Task data: Begin

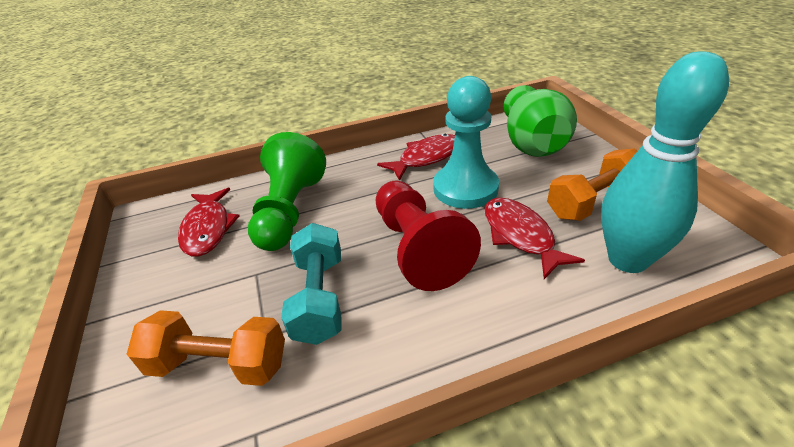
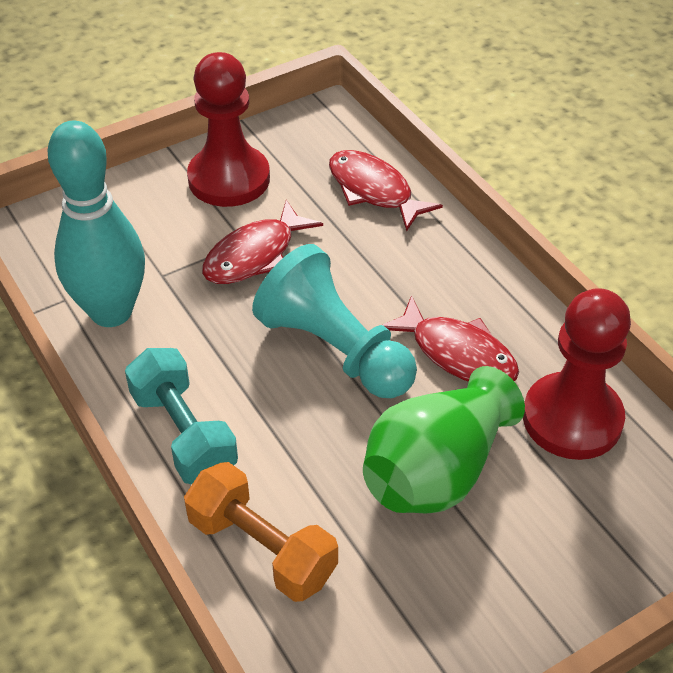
green pawn: 1 -> 0
orange dumbbell: 2 -> 1
red pawn: 1 -> 2

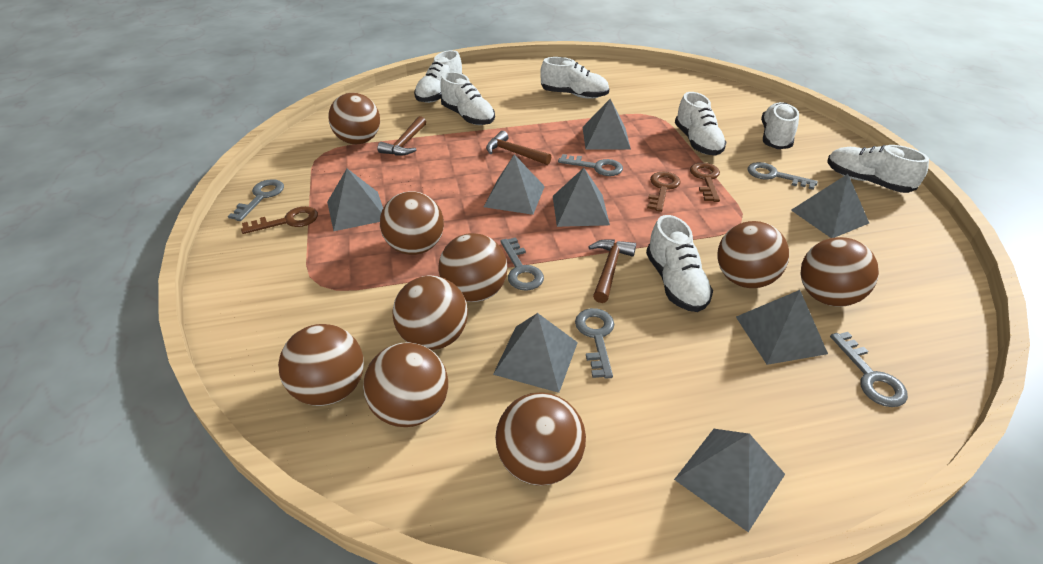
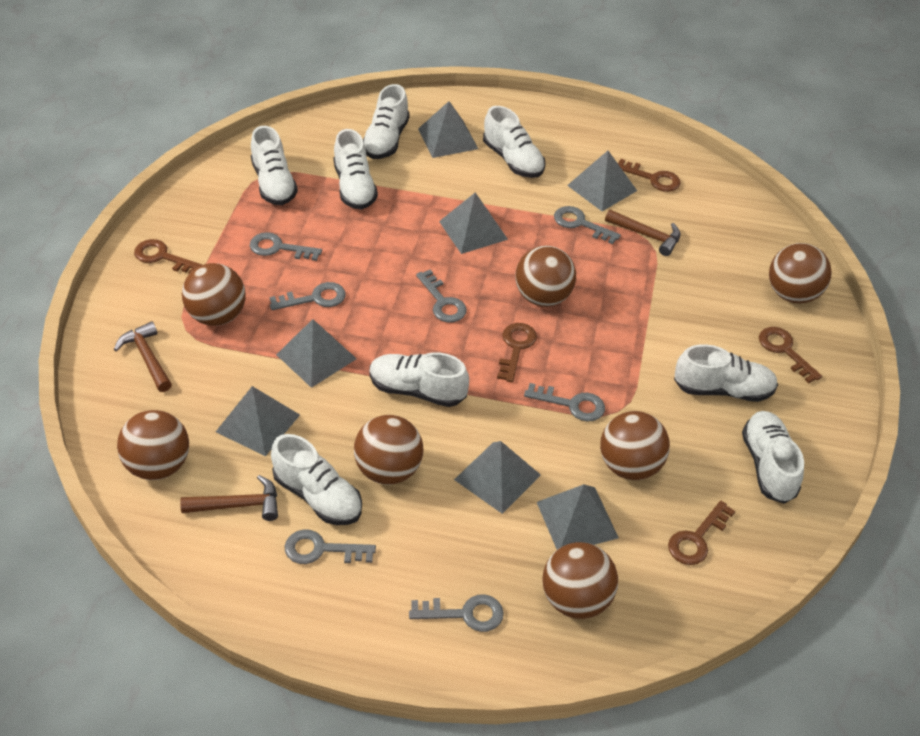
brown ball: 9 -> 7
brown key: 3 -> 5
grey key: 6 -> 7
grey pyramid: 8 -> 7
white shoe: 7 -> 8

Task data: End

» **How to complete this task**:
Above are the records; reproduce them exactly and leave out the pictures.

» **Response to the exercise**:
green pawn: 1 -> 0
orange dumbbell: 2 -> 1
red pawn: 1 -> 2

brown ball: 9 -> 7
brown key: 3 -> 5
grey key: 6 -> 7
grey pyramid: 8 -> 7
white shoe: 7 -> 8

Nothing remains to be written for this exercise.